[Prompt] All of the data, word for word and free of pictures, is the expected result.

[Input for this task]
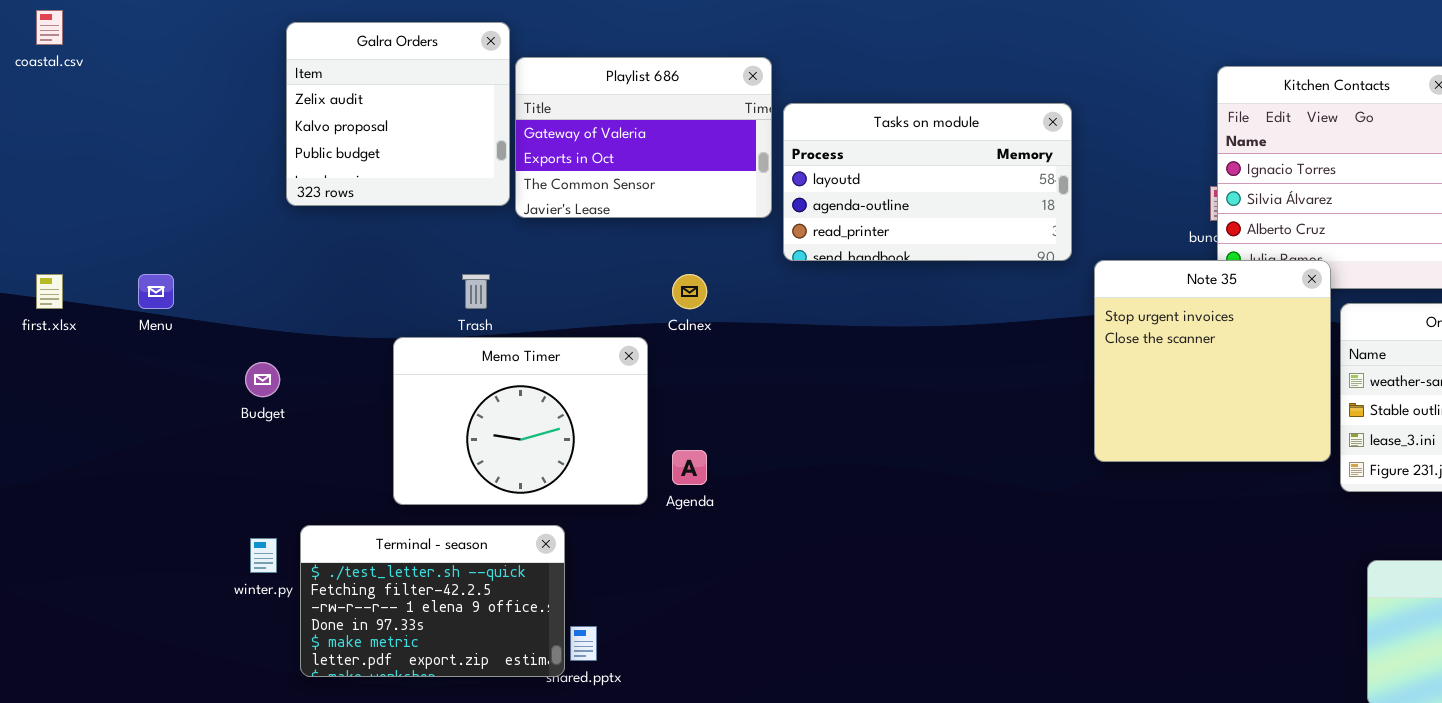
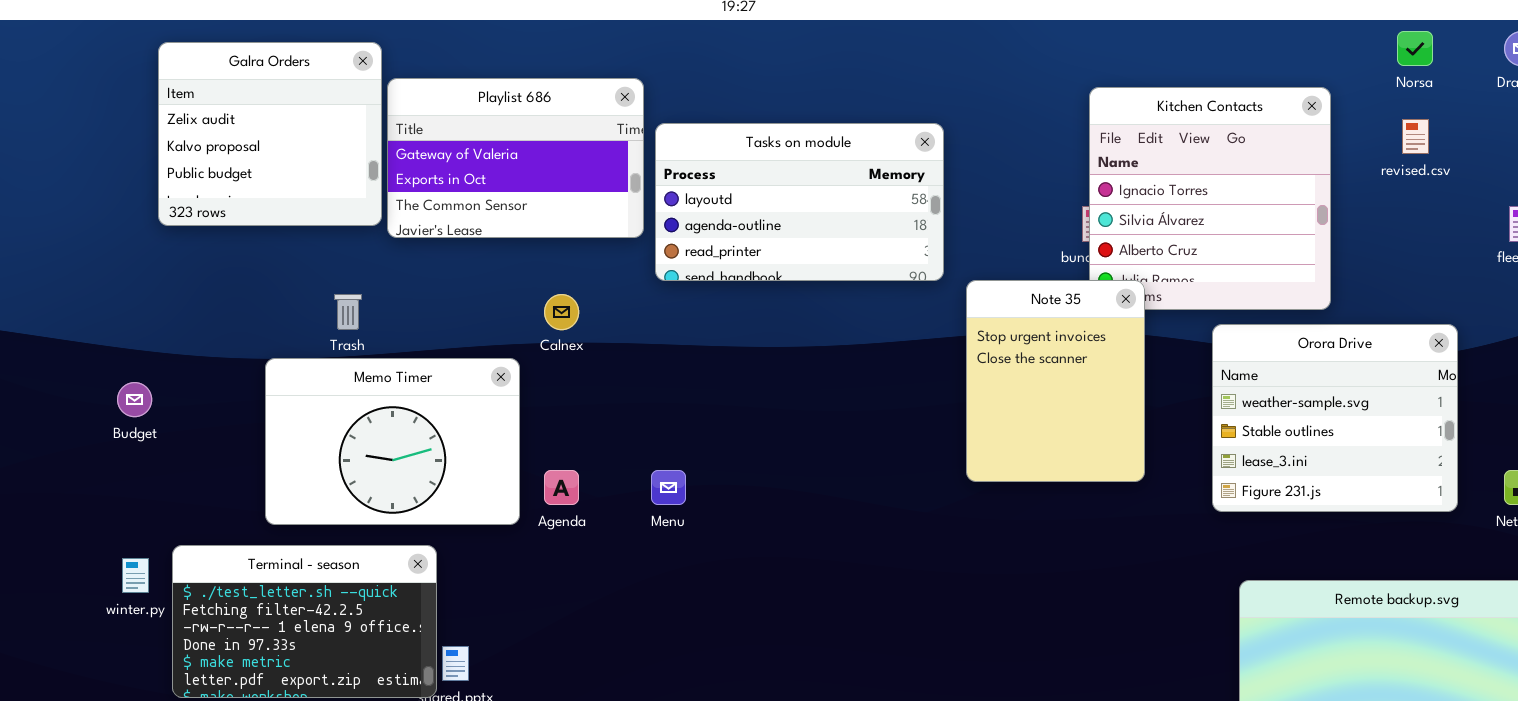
Note 35: [1094,260,1331,462] -> [966,280,1145,482], resized
Menu: [138,274,174,309] -> [651,470,686,505], moved

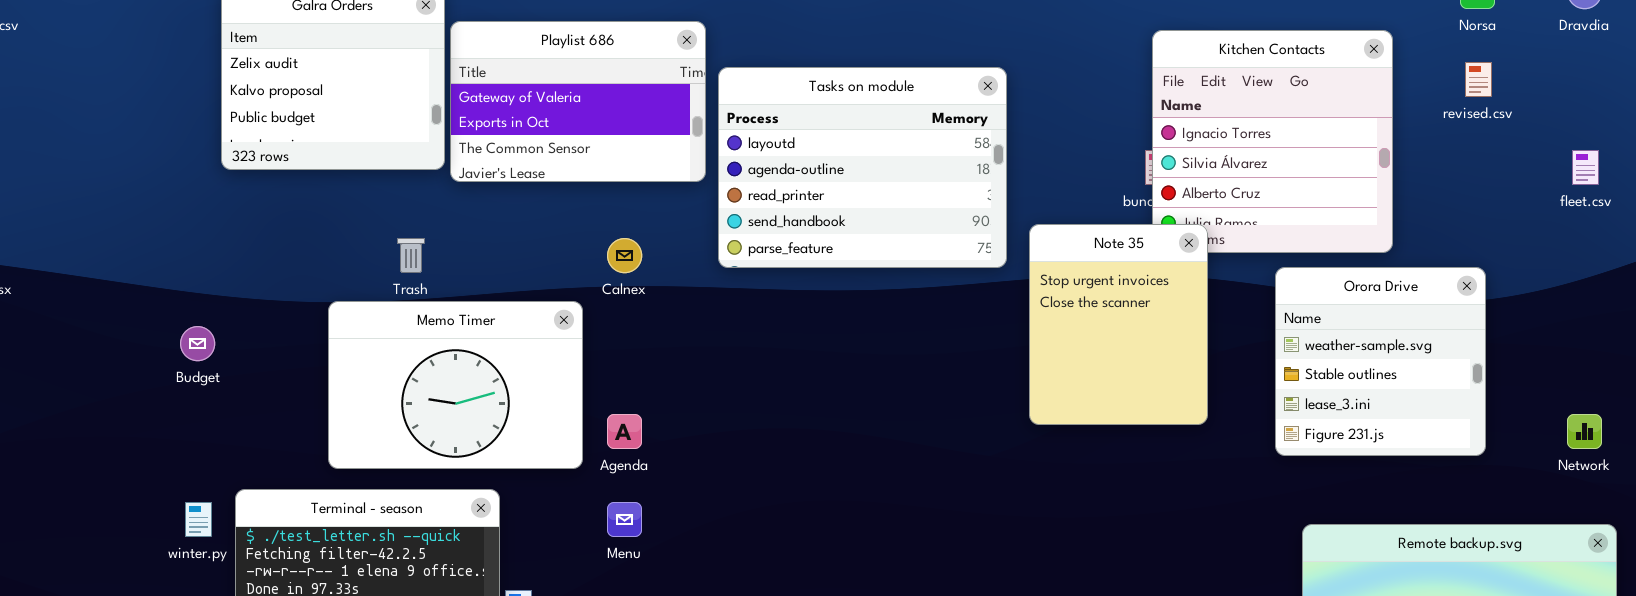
Tasks on module: [655,123,944,281] -> [718,67,1007,268], resized
Orora Drive: [1212,324,1458,512] -> [1275,267,1486,456], resized
Menu: [651,470,686,505] -> [607,502,642,537], moved

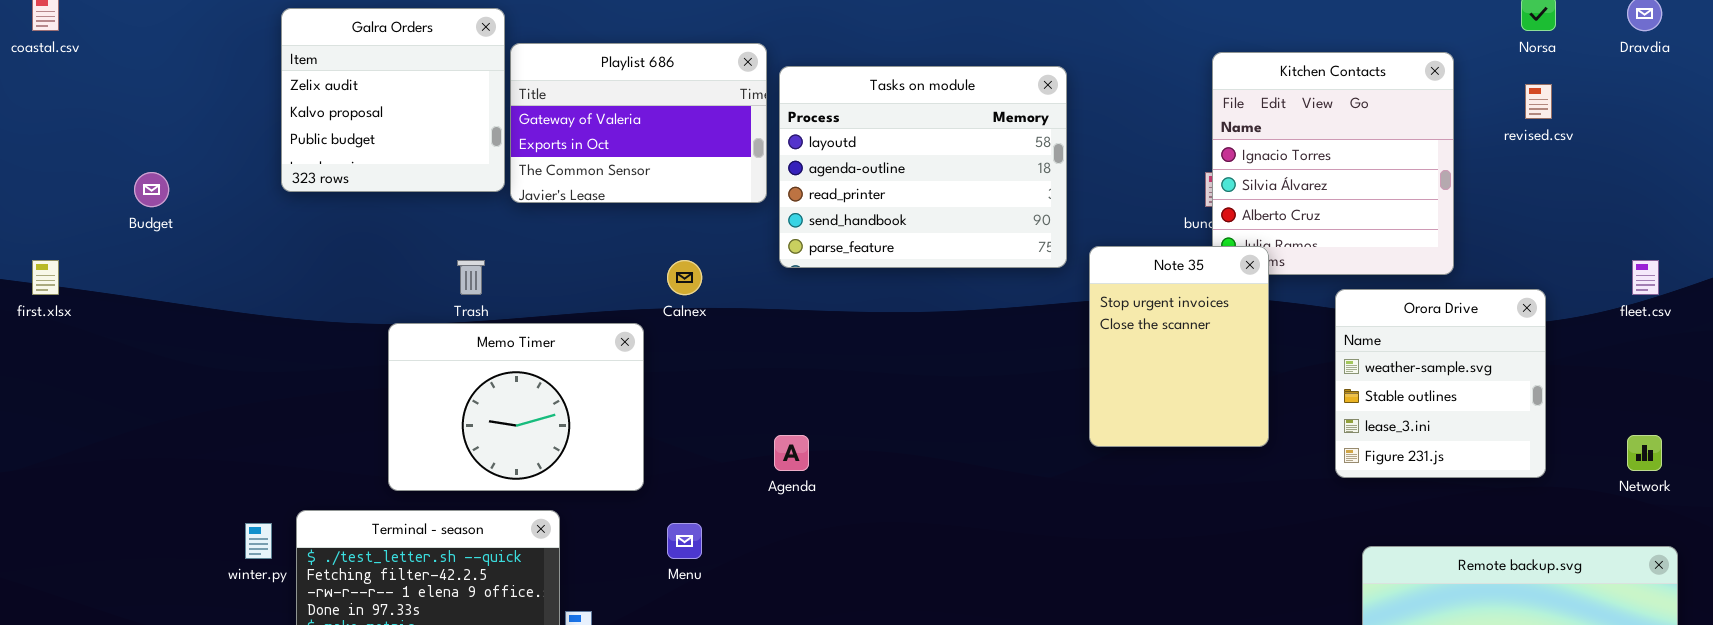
Tasks on module: [718,67,1007,268] -> [779,66,1067,268], moved
fleet.csv: [1572,150,1599,185] -> [1632,260,1659,295], moved
Budget: [180,326,215,361] -> [134,172,169,207], moved
Agenda: [607,414,642,449] -> [774,435,809,471], moved

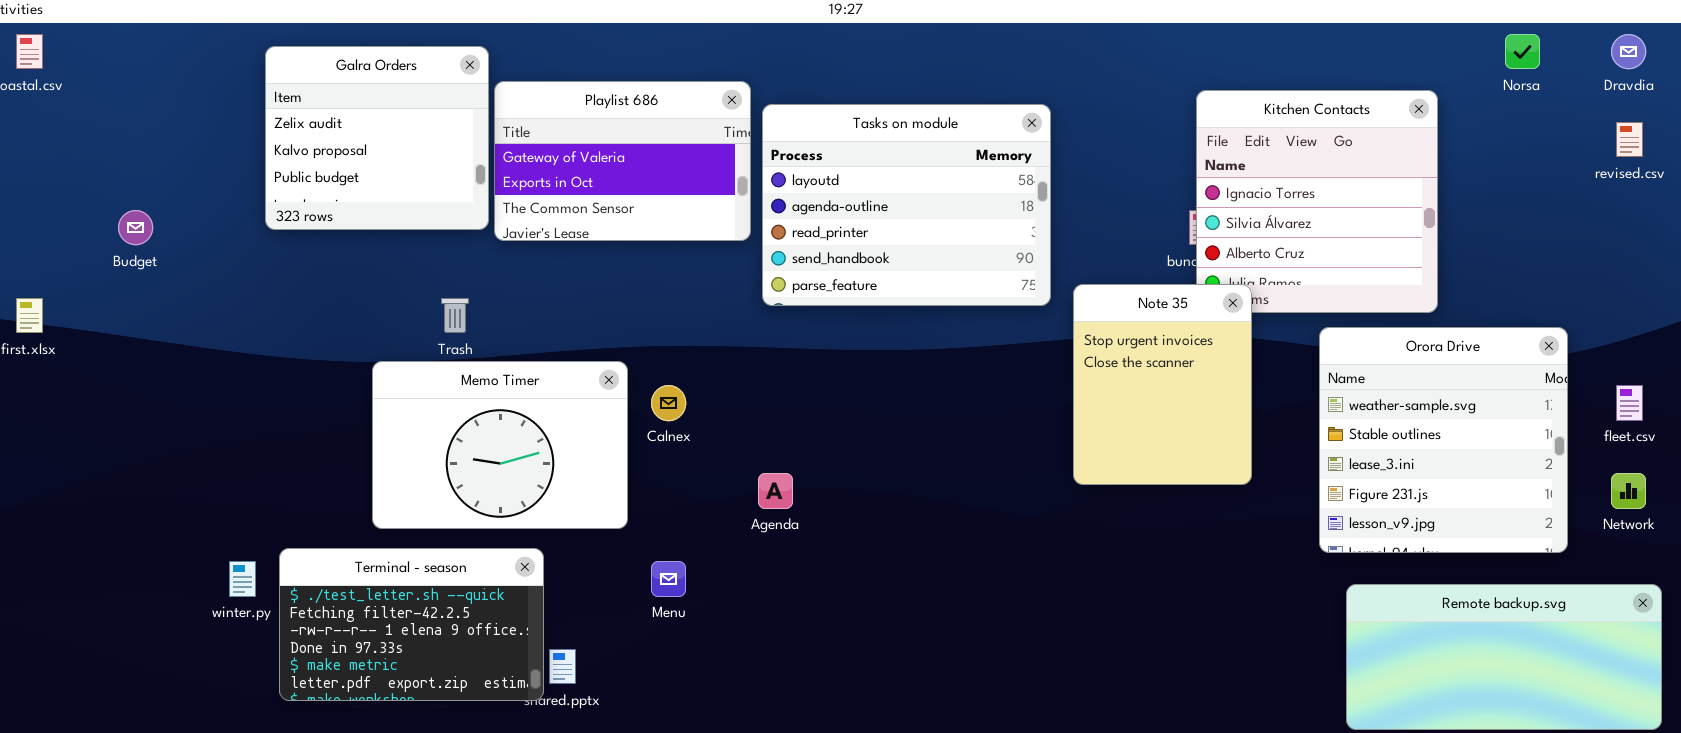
revised.csv: [1525,84,1552,119] -> [1616,122,1643,157], moved
Calnex: [667,260,702,295] -> [651,385,686,421], moved
fleet.csv: [1632,260,1659,295] -> [1616,385,1643,421], moved
Orora Drive: [1335,289,1546,478] -> [1319,327,1568,553], resized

[Your solution]
Note 35: [1094,260,1331,462] -> [966,280,1145,482], resized
Menu: [138,274,174,309] -> [651,470,686,505], moved

Tasks on module: [655,123,944,281] -> [718,67,1007,268], resized
Orora Drive: [1212,324,1458,512] -> [1275,267,1486,456], resized
Menu: [651,470,686,505] -> [607,502,642,537], moved

Tasks on module: [718,67,1007,268] -> [779,66,1067,268], moved
fleet.csv: [1572,150,1599,185] -> [1632,260,1659,295], moved
Budget: [180,326,215,361] -> [134,172,169,207], moved
Agenda: [607,414,642,449] -> [774,435,809,471], moved

revised.csv: [1525,84,1552,119] -> [1616,122,1643,157], moved
Calnex: [667,260,702,295] -> [651,385,686,421], moved
fleet.csv: [1632,260,1659,295] -> [1616,385,1643,421], moved
Orora Drive: [1335,289,1546,478] -> [1319,327,1568,553], resized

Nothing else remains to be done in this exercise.